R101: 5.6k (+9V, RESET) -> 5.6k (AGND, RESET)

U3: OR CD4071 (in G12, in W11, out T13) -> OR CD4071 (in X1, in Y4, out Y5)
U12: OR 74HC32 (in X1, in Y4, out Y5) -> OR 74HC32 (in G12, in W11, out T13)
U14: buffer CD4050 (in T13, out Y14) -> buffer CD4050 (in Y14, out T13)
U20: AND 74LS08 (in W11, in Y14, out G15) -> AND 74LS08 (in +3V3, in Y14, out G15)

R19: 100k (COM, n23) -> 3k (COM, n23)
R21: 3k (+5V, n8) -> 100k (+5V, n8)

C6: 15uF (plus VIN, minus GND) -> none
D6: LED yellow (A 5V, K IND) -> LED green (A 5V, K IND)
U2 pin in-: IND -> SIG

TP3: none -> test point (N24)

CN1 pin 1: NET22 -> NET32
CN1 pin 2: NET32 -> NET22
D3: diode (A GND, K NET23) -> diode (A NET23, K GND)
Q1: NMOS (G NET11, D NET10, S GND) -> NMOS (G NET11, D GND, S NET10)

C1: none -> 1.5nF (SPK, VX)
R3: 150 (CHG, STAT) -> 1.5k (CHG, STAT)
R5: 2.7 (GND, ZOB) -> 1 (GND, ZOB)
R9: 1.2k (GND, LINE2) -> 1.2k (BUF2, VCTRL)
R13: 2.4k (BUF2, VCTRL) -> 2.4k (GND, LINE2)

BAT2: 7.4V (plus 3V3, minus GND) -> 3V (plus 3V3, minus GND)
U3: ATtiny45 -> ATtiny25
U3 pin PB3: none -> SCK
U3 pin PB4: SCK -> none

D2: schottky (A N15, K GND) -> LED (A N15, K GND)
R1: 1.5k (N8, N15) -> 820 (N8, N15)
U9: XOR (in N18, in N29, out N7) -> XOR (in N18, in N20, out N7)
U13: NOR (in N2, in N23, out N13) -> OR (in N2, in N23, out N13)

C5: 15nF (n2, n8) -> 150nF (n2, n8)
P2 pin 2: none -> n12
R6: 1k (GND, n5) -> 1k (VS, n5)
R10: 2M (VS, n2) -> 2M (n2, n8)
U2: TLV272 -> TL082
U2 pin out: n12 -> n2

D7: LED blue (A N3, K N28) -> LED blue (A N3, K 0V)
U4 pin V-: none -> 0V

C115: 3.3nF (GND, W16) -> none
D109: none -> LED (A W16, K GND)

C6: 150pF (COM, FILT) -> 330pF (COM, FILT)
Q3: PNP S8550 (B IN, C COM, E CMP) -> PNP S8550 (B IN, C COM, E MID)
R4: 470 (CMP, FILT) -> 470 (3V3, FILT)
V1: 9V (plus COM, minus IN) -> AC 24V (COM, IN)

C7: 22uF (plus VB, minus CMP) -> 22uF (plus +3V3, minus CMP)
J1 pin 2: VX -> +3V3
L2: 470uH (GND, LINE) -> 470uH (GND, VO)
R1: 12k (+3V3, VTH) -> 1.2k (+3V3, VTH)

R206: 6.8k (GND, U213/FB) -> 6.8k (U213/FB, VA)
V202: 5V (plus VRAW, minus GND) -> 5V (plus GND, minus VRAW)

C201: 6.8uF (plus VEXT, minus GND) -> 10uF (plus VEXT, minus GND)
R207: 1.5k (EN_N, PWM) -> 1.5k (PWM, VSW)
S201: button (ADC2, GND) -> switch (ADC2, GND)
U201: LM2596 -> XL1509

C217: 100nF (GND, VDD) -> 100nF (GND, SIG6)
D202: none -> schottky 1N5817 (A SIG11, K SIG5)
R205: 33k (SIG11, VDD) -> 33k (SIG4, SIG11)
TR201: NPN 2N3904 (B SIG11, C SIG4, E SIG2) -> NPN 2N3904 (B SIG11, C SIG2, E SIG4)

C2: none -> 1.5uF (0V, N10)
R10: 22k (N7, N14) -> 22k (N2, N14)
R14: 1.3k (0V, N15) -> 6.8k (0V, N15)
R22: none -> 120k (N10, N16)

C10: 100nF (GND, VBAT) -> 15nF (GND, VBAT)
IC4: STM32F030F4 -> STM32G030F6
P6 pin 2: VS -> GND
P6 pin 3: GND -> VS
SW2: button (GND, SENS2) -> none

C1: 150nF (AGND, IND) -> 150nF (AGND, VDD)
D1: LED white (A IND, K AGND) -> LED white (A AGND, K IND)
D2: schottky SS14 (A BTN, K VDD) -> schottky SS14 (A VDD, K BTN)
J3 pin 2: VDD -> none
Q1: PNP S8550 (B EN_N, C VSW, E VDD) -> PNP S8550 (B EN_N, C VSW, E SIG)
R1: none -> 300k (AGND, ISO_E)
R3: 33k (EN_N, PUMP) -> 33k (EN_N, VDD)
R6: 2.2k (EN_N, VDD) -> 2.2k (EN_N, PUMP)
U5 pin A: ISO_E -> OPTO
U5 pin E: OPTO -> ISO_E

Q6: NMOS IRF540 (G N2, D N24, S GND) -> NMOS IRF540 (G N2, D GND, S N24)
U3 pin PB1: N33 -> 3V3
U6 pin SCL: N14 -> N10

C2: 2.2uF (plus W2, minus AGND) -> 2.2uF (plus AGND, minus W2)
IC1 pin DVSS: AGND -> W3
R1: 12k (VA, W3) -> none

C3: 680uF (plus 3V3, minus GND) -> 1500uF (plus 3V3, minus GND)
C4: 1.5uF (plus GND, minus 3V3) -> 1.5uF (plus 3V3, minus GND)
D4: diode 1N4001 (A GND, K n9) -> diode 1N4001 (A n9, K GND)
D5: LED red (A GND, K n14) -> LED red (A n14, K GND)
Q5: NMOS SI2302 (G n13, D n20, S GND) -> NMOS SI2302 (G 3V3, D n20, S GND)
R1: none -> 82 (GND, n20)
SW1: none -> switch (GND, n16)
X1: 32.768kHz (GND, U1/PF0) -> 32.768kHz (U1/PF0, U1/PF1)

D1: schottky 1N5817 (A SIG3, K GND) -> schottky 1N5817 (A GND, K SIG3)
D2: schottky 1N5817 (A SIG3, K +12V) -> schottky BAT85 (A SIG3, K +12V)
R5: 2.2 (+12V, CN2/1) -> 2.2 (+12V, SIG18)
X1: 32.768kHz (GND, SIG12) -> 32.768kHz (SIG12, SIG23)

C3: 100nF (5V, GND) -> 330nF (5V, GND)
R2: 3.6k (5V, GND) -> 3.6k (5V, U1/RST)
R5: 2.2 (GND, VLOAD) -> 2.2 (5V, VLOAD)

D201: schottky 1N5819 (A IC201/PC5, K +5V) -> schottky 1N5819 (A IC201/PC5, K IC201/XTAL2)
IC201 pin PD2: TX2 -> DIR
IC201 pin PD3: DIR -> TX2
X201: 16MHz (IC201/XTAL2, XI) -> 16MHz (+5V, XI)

※

Return only the part of the records above that opens with the line containing "U3 pin PB3: none -> SCK" and closes with the line containing "U2: TLV272 -> TL082", ends included.

U3 pin PB3: none -> SCK
U3 pin PB4: SCK -> none

D2: schottky (A N15, K GND) -> LED (A N15, K GND)
R1: 1.5k (N8, N15) -> 820 (N8, N15)
U9: XOR (in N18, in N29, out N7) -> XOR (in N18, in N20, out N7)
U13: NOR (in N2, in N23, out N13) -> OR (in N2, in N23, out N13)

C5: 15nF (n2, n8) -> 150nF (n2, n8)
P2 pin 2: none -> n12
R6: 1k (GND, n5) -> 1k (VS, n5)
R10: 2M (VS, n2) -> 2M (n2, n8)
U2: TLV272 -> TL082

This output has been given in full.